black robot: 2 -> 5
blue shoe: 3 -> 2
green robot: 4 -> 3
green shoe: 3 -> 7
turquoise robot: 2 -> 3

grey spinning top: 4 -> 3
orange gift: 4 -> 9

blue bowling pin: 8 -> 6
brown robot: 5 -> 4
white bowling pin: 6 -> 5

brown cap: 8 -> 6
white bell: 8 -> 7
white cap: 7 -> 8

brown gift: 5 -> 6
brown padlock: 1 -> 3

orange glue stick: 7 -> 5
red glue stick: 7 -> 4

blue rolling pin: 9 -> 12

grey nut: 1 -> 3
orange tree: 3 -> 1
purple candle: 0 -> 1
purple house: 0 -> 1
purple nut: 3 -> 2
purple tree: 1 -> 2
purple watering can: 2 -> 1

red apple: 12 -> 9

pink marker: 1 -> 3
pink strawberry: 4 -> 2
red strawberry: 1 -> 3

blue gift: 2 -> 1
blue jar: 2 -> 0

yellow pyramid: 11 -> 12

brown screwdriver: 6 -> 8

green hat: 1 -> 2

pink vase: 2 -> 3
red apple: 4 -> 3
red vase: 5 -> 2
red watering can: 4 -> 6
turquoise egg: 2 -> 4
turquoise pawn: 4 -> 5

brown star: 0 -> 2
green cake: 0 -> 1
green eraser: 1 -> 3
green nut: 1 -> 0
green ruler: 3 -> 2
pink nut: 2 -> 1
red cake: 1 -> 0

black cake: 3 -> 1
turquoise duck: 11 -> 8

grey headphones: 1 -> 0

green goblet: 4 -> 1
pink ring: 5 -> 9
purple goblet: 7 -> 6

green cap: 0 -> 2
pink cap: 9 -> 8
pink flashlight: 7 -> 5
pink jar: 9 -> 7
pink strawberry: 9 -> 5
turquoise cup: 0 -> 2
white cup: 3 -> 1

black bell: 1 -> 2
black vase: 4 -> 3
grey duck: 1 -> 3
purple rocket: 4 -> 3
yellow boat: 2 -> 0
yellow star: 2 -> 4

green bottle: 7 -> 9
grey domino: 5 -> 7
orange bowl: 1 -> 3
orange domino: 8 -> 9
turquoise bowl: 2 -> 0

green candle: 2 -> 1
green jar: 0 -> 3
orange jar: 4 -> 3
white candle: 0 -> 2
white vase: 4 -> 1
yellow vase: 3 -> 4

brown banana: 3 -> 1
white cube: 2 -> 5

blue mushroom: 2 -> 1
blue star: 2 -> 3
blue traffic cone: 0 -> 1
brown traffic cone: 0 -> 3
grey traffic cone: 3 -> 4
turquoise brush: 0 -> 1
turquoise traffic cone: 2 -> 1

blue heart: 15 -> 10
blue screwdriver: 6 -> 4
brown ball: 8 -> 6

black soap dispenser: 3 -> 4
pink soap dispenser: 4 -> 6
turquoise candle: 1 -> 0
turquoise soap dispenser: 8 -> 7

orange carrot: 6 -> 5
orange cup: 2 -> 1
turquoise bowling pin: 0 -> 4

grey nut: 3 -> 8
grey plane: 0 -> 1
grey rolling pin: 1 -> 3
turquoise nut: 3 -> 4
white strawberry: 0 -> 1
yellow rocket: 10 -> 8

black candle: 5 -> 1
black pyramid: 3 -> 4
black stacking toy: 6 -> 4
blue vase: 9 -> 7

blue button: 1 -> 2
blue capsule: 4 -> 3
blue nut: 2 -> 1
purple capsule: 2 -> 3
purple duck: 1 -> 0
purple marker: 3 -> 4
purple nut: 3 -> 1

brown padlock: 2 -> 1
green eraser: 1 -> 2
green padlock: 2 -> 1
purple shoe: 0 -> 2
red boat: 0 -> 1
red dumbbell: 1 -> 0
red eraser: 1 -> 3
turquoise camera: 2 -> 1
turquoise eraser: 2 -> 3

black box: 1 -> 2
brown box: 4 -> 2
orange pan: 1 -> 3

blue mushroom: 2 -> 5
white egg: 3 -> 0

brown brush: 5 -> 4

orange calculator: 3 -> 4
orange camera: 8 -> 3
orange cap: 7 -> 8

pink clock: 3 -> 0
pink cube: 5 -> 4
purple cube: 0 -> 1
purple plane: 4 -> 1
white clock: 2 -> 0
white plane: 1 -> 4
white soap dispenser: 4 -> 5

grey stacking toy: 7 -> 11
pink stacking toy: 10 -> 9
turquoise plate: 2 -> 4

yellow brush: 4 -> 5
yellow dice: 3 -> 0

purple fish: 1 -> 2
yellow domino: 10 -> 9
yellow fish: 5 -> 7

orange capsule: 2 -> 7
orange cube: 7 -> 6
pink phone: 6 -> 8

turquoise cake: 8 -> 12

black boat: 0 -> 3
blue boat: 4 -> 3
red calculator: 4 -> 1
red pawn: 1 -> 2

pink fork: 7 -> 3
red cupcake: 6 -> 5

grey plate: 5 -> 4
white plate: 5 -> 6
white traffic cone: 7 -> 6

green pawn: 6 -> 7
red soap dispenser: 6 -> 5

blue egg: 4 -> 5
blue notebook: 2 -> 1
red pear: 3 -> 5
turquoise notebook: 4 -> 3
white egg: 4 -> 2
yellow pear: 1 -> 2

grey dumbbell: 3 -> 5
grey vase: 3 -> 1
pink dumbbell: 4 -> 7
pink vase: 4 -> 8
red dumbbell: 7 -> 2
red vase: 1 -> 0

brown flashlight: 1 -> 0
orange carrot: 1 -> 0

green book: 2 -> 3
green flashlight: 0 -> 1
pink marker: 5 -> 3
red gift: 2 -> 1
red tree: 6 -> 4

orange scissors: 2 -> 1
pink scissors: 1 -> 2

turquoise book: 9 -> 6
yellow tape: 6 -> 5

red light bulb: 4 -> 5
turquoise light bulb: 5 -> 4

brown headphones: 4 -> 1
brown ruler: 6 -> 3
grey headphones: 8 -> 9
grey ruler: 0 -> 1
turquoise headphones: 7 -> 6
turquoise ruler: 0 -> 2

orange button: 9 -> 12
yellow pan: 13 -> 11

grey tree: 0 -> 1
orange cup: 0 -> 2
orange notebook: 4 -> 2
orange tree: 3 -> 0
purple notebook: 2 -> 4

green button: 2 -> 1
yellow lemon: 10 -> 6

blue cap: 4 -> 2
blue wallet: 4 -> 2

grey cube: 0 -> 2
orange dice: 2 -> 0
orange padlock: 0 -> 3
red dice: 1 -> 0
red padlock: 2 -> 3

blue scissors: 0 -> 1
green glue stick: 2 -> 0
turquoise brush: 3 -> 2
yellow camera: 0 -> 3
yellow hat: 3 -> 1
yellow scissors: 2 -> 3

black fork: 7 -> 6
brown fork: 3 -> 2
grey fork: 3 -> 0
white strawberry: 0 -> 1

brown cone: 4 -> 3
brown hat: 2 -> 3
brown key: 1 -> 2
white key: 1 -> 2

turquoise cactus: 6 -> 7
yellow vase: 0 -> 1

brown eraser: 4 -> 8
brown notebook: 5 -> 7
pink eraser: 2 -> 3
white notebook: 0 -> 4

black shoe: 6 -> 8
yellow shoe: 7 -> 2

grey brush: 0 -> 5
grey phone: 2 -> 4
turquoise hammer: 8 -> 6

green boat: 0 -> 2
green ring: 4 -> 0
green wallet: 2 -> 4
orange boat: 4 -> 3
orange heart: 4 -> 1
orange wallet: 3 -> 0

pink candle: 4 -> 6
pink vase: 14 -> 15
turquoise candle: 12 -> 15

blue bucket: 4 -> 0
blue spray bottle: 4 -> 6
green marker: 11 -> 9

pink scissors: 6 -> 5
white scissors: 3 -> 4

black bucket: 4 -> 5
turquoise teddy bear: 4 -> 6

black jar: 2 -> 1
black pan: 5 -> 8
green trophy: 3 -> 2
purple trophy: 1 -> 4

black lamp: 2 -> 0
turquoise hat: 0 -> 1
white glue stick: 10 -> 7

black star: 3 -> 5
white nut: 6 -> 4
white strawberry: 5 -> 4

* TASK DIRECTIONS:
Copy each line, exactly, that falls between the line containing "orange cup: 0 -> 2" and the end of the entries, both included.

* OUTPUT FOR THIS TASK:
orange cup: 0 -> 2
orange notebook: 4 -> 2
orange tree: 3 -> 0
purple notebook: 2 -> 4

green button: 2 -> 1
yellow lemon: 10 -> 6

blue cap: 4 -> 2
blue wallet: 4 -> 2

grey cube: 0 -> 2
orange dice: 2 -> 0
orange padlock: 0 -> 3
red dice: 1 -> 0
red padlock: 2 -> 3

blue scissors: 0 -> 1
green glue stick: 2 -> 0
turquoise brush: 3 -> 2
yellow camera: 0 -> 3
yellow hat: 3 -> 1
yellow scissors: 2 -> 3

black fork: 7 -> 6
brown fork: 3 -> 2
grey fork: 3 -> 0
white strawberry: 0 -> 1

brown cone: 4 -> 3
brown hat: 2 -> 3
brown key: 1 -> 2
white key: 1 -> 2

turquoise cactus: 6 -> 7
yellow vase: 0 -> 1

brown eraser: 4 -> 8
brown notebook: 5 -> 7
pink eraser: 2 -> 3
white notebook: 0 -> 4

black shoe: 6 -> 8
yellow shoe: 7 -> 2

grey brush: 0 -> 5
grey phone: 2 -> 4
turquoise hammer: 8 -> 6

green boat: 0 -> 2
green ring: 4 -> 0
green wallet: 2 -> 4
orange boat: 4 -> 3
orange heart: 4 -> 1
orange wallet: 3 -> 0

pink candle: 4 -> 6
pink vase: 14 -> 15
turquoise candle: 12 -> 15

blue bucket: 4 -> 0
blue spray bottle: 4 -> 6
green marker: 11 -> 9

pink scissors: 6 -> 5
white scissors: 3 -> 4

black bucket: 4 -> 5
turquoise teddy bear: 4 -> 6

black jar: 2 -> 1
black pan: 5 -> 8
green trophy: 3 -> 2
purple trophy: 1 -> 4

black lamp: 2 -> 0
turquoise hat: 0 -> 1
white glue stick: 10 -> 7

black star: 3 -> 5
white nut: 6 -> 4
white strawberry: 5 -> 4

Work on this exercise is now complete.